◆ Activity ◆
Of all the lines in the entries below, give again exactly those starting at the line containing "turquoise house: 4 -> 2" and ending at the line containing "red hammer: 2 -> 0", both ends included, and no others.

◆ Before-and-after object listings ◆

■ ■ ■ ■ ■

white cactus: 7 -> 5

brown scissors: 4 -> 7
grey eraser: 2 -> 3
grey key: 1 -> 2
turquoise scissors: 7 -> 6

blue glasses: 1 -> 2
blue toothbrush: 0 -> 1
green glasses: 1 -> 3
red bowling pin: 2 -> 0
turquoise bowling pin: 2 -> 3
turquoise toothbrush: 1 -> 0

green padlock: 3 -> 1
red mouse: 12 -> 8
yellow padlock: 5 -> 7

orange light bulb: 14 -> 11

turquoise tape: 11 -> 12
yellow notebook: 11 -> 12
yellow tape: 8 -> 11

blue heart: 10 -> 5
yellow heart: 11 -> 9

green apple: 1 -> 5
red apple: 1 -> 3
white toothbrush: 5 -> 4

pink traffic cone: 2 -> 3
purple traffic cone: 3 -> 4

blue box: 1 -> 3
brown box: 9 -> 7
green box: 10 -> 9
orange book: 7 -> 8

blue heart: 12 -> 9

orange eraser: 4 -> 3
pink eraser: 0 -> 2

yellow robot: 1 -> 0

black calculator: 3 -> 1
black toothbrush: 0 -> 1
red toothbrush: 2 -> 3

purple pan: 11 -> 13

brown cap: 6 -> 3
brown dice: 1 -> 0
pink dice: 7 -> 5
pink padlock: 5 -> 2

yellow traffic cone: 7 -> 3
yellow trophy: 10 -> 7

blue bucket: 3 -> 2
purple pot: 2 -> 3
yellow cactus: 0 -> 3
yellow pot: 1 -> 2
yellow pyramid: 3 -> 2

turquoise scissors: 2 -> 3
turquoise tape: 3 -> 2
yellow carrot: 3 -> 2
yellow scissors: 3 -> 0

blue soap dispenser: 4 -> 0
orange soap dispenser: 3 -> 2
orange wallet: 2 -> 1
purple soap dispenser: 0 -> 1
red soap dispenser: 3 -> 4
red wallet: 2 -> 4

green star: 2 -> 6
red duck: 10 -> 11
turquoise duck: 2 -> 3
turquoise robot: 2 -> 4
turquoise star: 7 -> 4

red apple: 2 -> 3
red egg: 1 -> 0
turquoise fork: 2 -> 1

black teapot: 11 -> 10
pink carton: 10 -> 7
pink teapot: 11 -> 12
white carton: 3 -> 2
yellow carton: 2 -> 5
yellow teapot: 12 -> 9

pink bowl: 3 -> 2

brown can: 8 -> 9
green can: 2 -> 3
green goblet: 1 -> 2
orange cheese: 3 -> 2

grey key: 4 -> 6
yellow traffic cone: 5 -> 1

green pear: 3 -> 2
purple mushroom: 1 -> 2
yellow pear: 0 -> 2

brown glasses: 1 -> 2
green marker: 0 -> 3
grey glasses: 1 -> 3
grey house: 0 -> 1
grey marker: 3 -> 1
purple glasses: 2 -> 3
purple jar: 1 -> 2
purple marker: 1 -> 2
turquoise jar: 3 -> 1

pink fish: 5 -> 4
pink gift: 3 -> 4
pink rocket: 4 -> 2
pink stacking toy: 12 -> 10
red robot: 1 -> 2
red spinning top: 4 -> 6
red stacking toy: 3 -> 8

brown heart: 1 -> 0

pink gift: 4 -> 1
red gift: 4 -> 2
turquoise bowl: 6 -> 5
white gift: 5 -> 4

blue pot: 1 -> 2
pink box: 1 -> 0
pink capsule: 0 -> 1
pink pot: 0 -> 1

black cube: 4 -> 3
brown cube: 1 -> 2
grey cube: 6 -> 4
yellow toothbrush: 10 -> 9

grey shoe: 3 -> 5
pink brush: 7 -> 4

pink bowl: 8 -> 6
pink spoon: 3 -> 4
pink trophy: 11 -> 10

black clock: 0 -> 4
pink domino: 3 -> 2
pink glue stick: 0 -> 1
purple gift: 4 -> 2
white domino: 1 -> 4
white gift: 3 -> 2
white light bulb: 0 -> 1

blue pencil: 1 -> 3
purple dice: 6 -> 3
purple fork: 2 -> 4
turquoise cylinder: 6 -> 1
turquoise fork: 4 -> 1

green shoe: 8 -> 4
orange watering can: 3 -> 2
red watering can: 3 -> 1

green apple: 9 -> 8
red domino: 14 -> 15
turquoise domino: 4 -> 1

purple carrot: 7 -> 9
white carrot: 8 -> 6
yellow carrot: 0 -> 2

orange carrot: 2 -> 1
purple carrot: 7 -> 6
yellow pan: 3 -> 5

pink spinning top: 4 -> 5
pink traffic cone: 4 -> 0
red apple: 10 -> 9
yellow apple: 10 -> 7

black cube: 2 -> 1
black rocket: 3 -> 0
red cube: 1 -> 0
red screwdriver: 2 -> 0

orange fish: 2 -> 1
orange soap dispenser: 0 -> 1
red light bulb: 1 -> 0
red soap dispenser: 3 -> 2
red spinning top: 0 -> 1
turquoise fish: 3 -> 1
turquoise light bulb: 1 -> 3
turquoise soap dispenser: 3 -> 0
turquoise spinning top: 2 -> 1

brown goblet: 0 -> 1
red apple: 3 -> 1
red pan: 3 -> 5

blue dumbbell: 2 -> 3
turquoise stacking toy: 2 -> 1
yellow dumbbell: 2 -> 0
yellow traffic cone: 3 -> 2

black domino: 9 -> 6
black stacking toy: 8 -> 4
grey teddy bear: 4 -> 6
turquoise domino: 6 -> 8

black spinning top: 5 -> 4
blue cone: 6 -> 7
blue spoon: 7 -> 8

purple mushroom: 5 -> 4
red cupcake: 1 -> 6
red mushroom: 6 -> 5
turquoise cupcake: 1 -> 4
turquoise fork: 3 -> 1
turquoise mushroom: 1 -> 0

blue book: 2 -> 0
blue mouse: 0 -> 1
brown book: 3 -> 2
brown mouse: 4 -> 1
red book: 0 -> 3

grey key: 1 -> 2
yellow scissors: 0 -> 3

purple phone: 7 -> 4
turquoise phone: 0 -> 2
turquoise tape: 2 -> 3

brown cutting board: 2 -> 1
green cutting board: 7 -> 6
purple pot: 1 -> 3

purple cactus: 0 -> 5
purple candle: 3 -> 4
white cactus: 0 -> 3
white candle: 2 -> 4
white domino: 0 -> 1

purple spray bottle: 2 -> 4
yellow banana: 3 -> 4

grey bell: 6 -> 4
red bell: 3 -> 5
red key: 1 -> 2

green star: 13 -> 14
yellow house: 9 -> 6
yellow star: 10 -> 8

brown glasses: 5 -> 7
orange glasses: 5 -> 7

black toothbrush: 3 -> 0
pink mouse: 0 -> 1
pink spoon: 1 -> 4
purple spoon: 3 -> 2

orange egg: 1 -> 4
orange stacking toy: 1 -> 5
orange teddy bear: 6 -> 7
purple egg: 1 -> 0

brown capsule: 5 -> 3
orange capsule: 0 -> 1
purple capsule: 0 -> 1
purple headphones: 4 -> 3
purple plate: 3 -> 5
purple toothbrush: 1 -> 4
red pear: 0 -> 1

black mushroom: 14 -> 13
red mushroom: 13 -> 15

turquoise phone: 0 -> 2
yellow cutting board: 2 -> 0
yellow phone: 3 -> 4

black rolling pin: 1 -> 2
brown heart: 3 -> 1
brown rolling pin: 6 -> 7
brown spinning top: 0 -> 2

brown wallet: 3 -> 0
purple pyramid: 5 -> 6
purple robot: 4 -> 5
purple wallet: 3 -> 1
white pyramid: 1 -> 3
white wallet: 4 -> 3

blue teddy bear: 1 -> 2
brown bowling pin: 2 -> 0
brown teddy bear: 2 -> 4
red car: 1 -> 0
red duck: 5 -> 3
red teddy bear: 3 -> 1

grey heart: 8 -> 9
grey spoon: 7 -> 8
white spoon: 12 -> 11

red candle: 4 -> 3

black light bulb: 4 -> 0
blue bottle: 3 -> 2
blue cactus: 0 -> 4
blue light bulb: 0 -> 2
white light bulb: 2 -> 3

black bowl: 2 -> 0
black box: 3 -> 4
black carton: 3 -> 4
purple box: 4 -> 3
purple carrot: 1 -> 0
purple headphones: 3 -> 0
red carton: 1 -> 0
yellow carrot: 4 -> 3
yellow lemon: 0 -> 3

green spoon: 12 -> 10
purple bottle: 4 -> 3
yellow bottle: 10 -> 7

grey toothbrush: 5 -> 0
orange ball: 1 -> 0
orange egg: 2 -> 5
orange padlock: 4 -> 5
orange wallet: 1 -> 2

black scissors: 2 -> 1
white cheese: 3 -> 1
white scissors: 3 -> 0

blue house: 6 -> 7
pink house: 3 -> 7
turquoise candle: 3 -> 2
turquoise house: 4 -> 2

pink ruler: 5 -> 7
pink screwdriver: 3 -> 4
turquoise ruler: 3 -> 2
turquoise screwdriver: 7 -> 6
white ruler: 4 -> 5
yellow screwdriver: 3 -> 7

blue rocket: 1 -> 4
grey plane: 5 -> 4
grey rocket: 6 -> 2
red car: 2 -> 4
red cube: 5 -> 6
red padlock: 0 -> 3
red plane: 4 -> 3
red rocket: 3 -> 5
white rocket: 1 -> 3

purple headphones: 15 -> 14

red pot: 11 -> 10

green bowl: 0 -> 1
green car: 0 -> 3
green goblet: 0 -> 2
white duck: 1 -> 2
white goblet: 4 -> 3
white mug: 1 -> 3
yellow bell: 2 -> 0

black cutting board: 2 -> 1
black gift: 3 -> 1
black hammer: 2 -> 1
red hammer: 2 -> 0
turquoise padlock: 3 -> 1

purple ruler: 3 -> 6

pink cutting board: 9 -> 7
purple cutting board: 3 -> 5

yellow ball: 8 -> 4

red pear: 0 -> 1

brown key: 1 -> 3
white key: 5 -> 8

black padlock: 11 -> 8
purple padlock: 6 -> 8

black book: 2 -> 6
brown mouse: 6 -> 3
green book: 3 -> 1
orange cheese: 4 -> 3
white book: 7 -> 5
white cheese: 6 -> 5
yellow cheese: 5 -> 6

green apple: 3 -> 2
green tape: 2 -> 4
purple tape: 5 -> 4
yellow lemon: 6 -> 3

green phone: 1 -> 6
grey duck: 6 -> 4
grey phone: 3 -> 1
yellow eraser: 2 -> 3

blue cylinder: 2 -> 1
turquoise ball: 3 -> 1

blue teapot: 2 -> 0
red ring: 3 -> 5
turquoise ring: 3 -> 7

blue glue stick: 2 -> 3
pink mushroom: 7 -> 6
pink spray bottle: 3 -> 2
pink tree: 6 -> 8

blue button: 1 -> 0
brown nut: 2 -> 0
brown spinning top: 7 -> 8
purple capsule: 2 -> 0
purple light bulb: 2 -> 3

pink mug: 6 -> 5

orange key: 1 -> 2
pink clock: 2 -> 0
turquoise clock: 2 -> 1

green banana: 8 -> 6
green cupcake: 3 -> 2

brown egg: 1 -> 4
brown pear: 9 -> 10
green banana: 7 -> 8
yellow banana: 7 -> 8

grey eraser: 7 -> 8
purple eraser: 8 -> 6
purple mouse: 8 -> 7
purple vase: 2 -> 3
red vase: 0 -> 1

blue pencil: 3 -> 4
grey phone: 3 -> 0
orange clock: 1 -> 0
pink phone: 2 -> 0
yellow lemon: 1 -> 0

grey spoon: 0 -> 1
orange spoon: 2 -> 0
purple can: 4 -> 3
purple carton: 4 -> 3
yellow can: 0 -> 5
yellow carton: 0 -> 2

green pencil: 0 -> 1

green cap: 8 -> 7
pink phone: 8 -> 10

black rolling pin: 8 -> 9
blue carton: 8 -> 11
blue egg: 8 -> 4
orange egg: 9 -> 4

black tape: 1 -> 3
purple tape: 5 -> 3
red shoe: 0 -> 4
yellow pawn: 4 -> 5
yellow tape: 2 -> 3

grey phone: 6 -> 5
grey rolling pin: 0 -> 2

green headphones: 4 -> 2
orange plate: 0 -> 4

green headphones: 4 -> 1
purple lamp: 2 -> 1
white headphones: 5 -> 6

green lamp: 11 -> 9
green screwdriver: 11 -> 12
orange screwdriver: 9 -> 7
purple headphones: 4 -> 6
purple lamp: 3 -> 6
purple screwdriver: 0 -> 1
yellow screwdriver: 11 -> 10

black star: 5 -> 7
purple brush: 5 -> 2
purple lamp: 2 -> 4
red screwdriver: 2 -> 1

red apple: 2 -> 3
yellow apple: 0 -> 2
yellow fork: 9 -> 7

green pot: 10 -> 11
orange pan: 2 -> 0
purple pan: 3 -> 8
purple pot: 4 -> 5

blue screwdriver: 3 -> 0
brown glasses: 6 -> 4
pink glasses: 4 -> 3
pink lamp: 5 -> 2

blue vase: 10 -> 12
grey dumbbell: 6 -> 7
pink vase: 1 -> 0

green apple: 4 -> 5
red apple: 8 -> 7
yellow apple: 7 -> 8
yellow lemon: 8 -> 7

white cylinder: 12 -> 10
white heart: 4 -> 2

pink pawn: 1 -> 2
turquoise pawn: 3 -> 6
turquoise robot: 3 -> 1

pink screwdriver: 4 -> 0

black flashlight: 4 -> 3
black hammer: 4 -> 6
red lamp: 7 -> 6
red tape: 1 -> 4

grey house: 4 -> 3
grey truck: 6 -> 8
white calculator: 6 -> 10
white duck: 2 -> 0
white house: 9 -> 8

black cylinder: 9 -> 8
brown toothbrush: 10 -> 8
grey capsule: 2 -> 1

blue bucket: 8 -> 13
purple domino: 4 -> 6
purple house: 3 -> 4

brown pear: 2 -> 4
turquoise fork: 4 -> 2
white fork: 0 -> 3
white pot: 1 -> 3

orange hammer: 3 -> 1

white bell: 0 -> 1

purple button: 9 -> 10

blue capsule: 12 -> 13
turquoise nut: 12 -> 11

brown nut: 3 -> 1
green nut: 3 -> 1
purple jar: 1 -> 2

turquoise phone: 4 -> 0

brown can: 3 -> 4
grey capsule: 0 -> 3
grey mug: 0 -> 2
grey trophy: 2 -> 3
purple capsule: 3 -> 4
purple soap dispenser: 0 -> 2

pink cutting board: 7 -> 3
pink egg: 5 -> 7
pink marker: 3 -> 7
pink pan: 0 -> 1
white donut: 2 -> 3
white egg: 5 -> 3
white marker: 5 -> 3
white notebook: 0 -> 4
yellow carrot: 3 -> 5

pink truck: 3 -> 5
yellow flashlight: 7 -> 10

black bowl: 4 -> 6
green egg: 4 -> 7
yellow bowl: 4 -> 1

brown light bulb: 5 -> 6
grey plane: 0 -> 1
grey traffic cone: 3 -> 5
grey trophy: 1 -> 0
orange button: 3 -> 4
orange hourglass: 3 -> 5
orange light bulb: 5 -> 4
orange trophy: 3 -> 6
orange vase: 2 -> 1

■ ■ ■ ■ ■

◆ Written response ◆
turquoise house: 4 -> 2

pink ruler: 5 -> 7
pink screwdriver: 3 -> 4
turquoise ruler: 3 -> 2
turquoise screwdriver: 7 -> 6
white ruler: 4 -> 5
yellow screwdriver: 3 -> 7

blue rocket: 1 -> 4
grey plane: 5 -> 4
grey rocket: 6 -> 2
red car: 2 -> 4
red cube: 5 -> 6
red padlock: 0 -> 3
red plane: 4 -> 3
red rocket: 3 -> 5
white rocket: 1 -> 3

purple headphones: 15 -> 14

red pot: 11 -> 10

green bowl: 0 -> 1
green car: 0 -> 3
green goblet: 0 -> 2
white duck: 1 -> 2
white goblet: 4 -> 3
white mug: 1 -> 3
yellow bell: 2 -> 0

black cutting board: 2 -> 1
black gift: 3 -> 1
black hammer: 2 -> 1
red hammer: 2 -> 0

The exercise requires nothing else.